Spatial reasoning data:
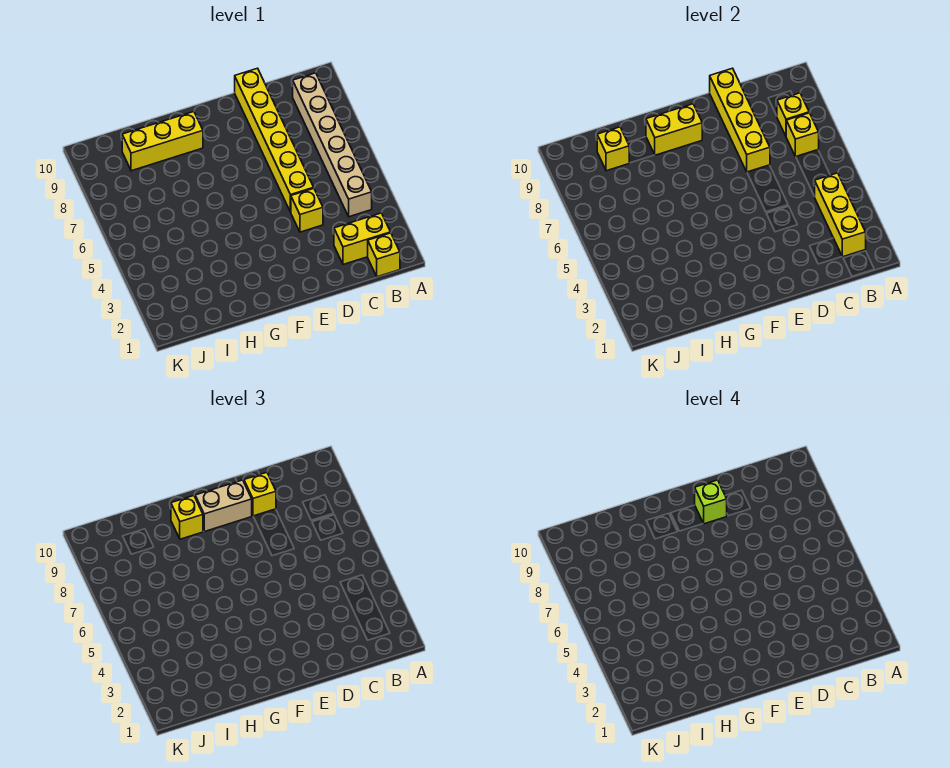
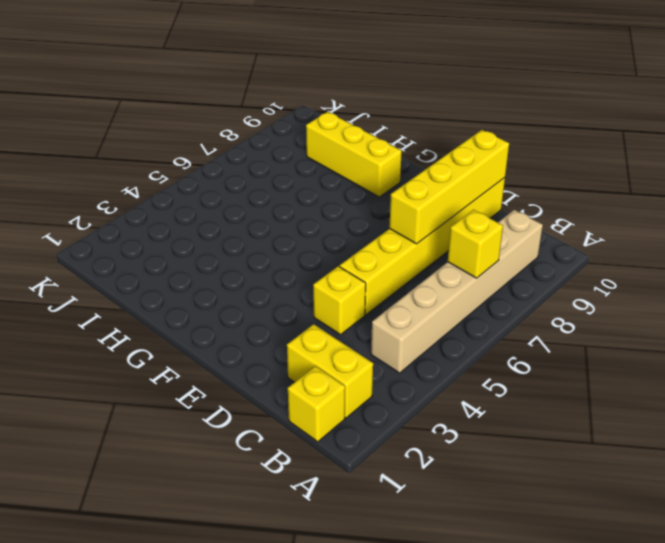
none -> yellow 1x3 brick [815,173,866,257]
none -> yellow 1x1 brick [777,93,809,136]
none -> yellow 1x2 brick [646,104,702,155]

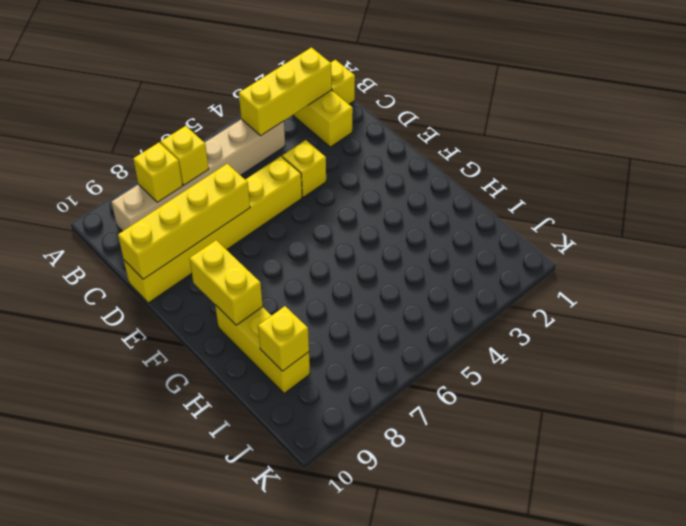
none -> yellow 1x1 brick [244,472,276,516]
none -> tan 1x2 brick [195,480,252,532]
none -> yellow 1x1 brick [171,496,203,539]

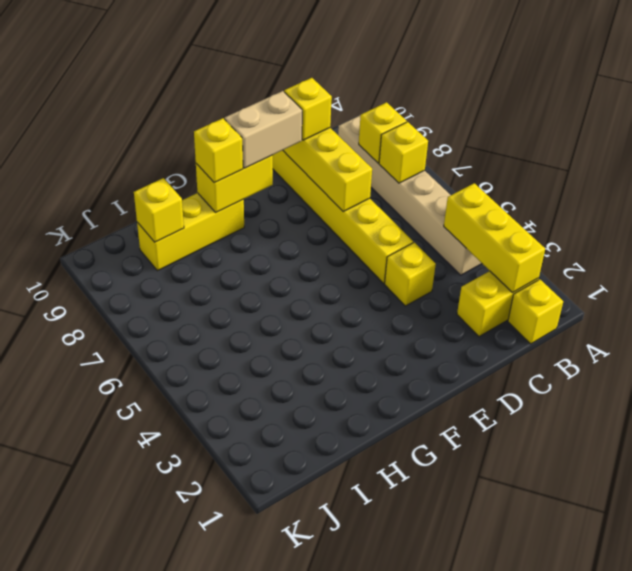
none -> lime 1x1 brick [695,480,727,524]

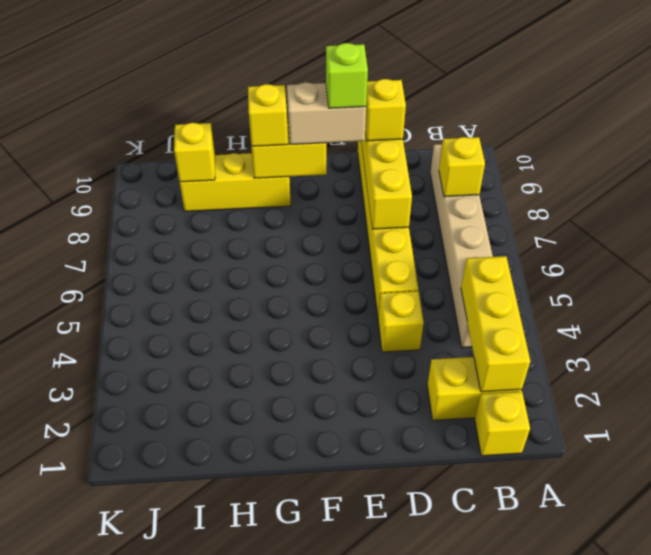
none -> yellow 1x1 brick [786,113,819,157]

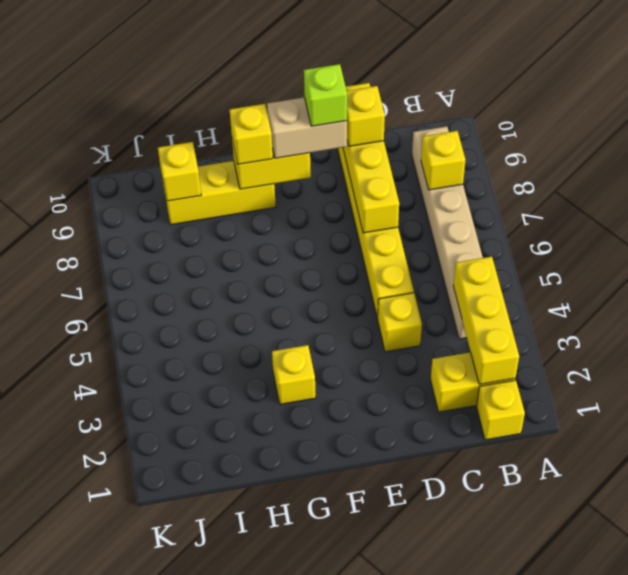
yellow 1x1 brick [272,345,316,404] -> yellow 1x1 brick moved to [786,113,819,157]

▸ EXERCISE BRIEF: Drop the pictures and give every line above again exactly.

▸ RESPONSE:
none -> yellow 1x3 brick [815,173,866,257]
none -> yellow 1x1 brick [777,93,809,136]
none -> yellow 1x2 brick [646,104,702,155]

none -> yellow 1x1 brick [244,472,276,516]
none -> tan 1x2 brick [195,480,252,532]
none -> yellow 1x1 brick [171,496,203,539]

none -> lime 1x1 brick [695,480,727,524]

none -> yellow 1x1 brick [786,113,819,157]

yellow 1x1 brick [272,345,316,404] -> yellow 1x1 brick moved to [786,113,819,157]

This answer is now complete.